WHAT IS EXPECTED
Exactly how many lines below mention "green"? Answer with that number alone.

Spatial reasoning data:
>>

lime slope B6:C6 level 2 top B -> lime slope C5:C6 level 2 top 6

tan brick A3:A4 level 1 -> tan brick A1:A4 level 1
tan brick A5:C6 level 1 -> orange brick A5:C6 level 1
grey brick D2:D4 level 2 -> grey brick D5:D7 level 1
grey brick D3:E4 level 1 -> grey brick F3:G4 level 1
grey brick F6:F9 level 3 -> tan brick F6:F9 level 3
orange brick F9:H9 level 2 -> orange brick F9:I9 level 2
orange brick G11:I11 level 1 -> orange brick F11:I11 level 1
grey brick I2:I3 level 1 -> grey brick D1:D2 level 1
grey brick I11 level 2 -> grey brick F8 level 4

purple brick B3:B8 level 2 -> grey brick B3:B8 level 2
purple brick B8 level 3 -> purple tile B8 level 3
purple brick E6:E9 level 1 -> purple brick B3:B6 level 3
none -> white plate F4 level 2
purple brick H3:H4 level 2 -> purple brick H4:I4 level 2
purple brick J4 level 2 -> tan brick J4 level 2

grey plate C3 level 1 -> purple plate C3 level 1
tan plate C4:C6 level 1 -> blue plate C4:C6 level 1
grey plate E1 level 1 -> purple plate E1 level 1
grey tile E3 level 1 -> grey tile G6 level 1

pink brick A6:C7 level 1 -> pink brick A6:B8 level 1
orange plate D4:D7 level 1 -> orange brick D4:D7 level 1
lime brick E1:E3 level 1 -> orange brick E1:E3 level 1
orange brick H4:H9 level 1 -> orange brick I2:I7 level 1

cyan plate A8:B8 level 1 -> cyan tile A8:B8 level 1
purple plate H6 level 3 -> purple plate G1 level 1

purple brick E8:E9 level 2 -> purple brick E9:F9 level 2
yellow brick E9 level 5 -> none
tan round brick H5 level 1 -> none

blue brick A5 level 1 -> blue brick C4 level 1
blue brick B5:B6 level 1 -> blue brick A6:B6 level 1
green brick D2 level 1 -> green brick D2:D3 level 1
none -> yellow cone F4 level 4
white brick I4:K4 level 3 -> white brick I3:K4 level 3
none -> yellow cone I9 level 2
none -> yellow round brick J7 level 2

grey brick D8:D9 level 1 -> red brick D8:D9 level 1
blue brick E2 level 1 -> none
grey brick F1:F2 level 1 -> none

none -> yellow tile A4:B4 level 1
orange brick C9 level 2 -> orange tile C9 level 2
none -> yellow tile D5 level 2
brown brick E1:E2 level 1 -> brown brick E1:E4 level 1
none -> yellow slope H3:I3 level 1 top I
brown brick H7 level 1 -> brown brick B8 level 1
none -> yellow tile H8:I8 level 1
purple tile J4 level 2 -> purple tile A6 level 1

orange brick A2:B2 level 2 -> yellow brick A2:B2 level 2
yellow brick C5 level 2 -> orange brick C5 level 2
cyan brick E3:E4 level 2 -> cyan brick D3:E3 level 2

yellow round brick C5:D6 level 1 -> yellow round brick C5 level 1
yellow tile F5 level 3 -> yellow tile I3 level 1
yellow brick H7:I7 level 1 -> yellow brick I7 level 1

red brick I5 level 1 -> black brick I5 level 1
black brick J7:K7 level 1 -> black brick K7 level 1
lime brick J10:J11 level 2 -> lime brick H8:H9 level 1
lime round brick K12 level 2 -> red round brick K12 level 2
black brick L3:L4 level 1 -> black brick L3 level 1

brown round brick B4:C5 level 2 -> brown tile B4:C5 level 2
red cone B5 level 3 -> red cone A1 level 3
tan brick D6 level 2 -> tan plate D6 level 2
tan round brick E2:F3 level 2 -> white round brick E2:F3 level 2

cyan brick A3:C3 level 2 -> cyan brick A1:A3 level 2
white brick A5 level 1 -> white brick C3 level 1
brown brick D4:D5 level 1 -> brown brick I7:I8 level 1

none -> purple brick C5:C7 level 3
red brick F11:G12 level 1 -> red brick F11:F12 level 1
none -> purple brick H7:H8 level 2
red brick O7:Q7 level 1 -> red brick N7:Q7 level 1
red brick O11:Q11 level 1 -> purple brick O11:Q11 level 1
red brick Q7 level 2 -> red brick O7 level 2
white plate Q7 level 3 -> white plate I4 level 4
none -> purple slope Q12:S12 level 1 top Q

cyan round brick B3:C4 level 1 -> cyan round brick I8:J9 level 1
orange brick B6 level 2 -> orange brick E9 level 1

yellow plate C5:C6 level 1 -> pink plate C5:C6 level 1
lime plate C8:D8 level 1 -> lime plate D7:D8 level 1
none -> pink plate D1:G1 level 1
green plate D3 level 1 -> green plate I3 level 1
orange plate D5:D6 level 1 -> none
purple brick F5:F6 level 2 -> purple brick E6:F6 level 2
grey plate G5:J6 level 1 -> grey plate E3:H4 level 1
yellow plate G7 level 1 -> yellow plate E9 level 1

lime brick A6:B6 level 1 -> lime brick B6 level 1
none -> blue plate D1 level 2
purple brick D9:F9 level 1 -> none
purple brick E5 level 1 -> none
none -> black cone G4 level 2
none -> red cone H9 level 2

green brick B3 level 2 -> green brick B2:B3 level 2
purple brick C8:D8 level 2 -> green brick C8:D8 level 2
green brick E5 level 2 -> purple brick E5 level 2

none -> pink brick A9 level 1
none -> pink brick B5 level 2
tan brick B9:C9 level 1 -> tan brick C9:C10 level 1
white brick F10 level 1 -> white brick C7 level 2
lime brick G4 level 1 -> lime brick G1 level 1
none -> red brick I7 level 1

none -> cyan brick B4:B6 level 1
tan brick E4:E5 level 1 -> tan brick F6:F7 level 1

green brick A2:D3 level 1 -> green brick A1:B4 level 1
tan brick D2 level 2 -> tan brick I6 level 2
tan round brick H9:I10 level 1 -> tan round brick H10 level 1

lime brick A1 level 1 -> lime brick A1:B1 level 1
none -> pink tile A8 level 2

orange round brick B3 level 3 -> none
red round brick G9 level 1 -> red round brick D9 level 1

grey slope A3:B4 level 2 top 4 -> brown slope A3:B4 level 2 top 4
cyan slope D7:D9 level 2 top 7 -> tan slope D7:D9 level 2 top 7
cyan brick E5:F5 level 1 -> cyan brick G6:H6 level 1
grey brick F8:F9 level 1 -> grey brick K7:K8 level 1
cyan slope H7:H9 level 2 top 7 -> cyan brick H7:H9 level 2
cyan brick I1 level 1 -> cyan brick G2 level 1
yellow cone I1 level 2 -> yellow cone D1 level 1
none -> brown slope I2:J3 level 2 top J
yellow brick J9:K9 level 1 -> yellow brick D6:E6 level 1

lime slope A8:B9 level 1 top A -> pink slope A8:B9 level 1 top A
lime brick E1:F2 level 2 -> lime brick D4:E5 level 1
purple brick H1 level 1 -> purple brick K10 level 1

<<

RESULT
6